Revision tracking records:
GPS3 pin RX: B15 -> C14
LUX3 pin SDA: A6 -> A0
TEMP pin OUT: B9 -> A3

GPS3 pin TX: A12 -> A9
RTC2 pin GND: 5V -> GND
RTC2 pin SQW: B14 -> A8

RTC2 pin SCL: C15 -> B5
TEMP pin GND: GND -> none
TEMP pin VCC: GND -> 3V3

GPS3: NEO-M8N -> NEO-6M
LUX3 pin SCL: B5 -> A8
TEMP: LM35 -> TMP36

...

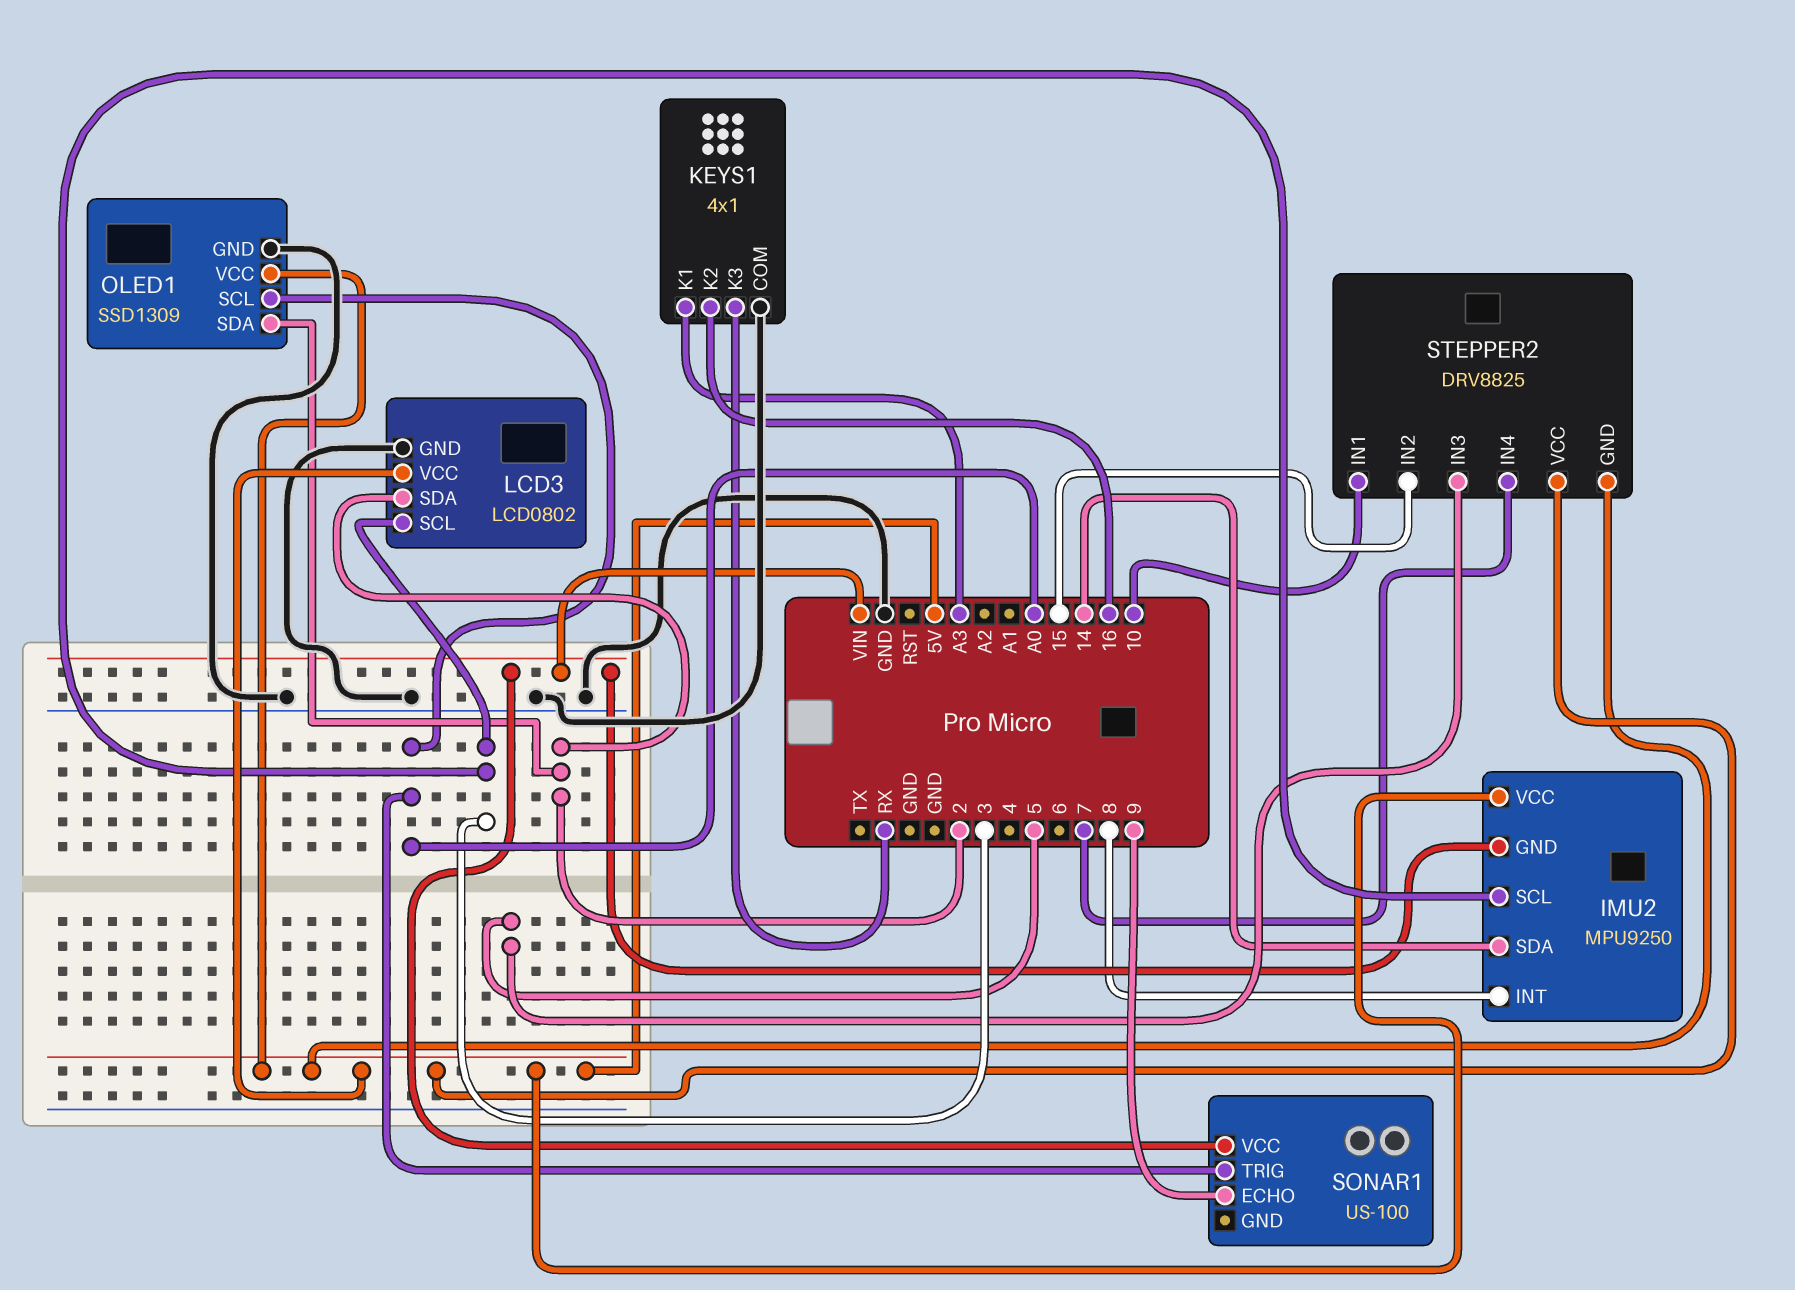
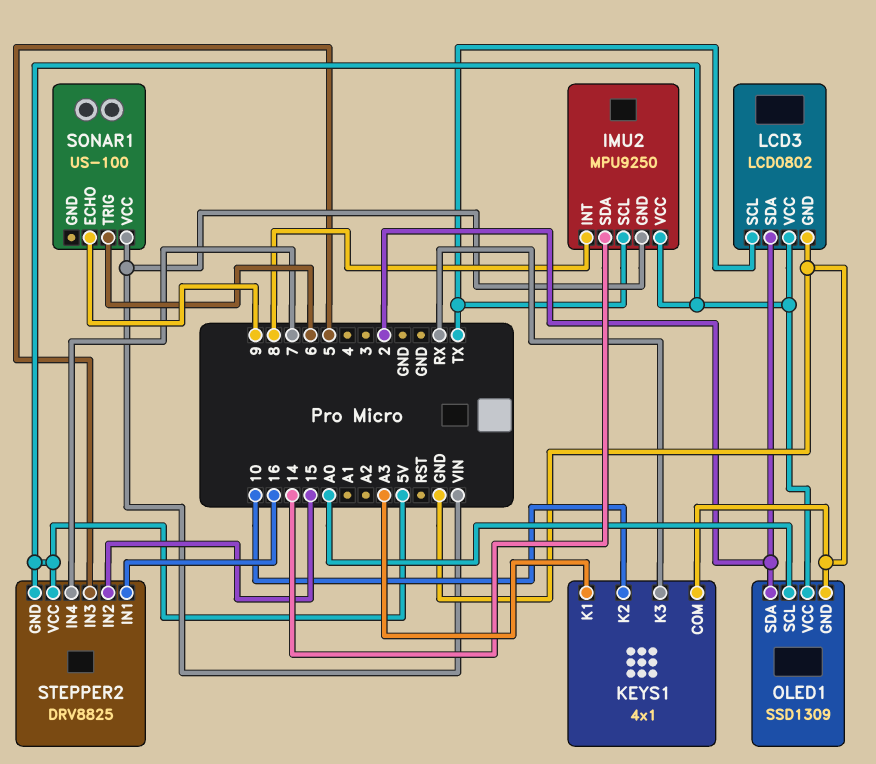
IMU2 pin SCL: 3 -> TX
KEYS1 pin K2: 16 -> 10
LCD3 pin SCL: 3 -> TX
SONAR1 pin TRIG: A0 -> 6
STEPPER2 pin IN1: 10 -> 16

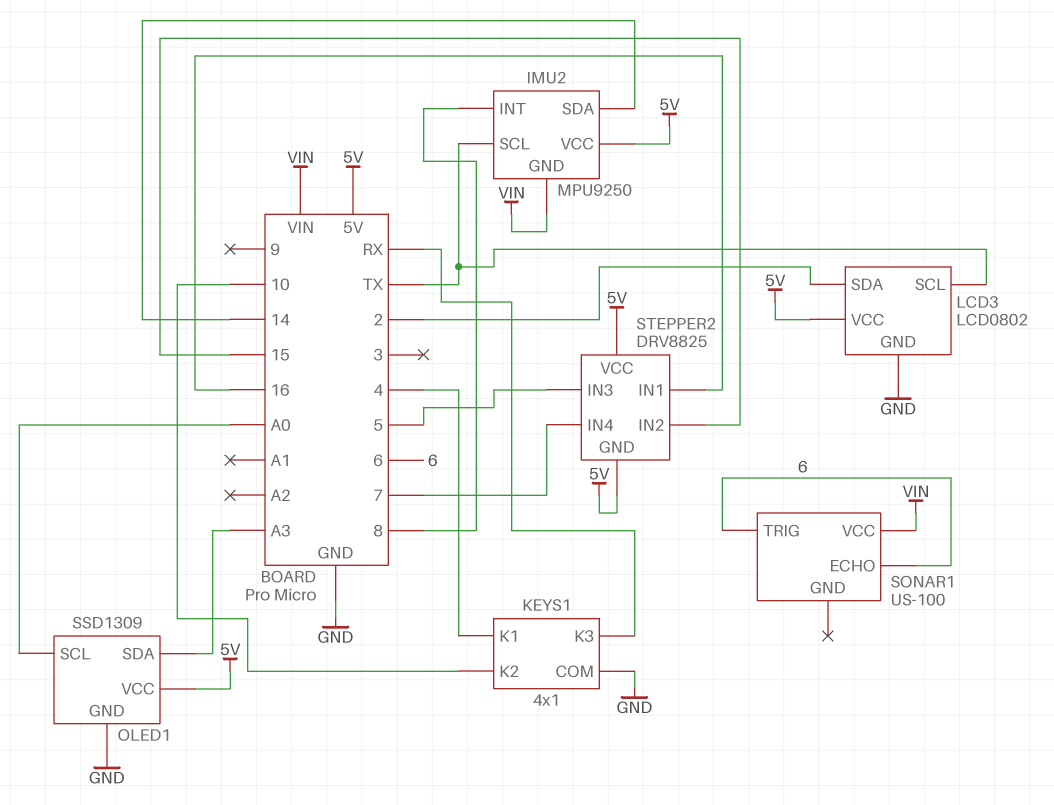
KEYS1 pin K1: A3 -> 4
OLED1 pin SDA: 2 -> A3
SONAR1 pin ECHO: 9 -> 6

- [Assigned task]: Look above for the line with "RTC2 pin GND: 5V -> GND" and the line with "TEMP: LM35 -> TMP36". Retype those two lines and every line between them exactly, adding nothing.

- [Solution]:
RTC2 pin GND: 5V -> GND
RTC2 pin SQW: B14 -> A8

RTC2 pin SCL: C15 -> B5
TEMP pin GND: GND -> none
TEMP pin VCC: GND -> 3V3

GPS3: NEO-M8N -> NEO-6M
LUX3 pin SCL: B5 -> A8
TEMP: LM35 -> TMP36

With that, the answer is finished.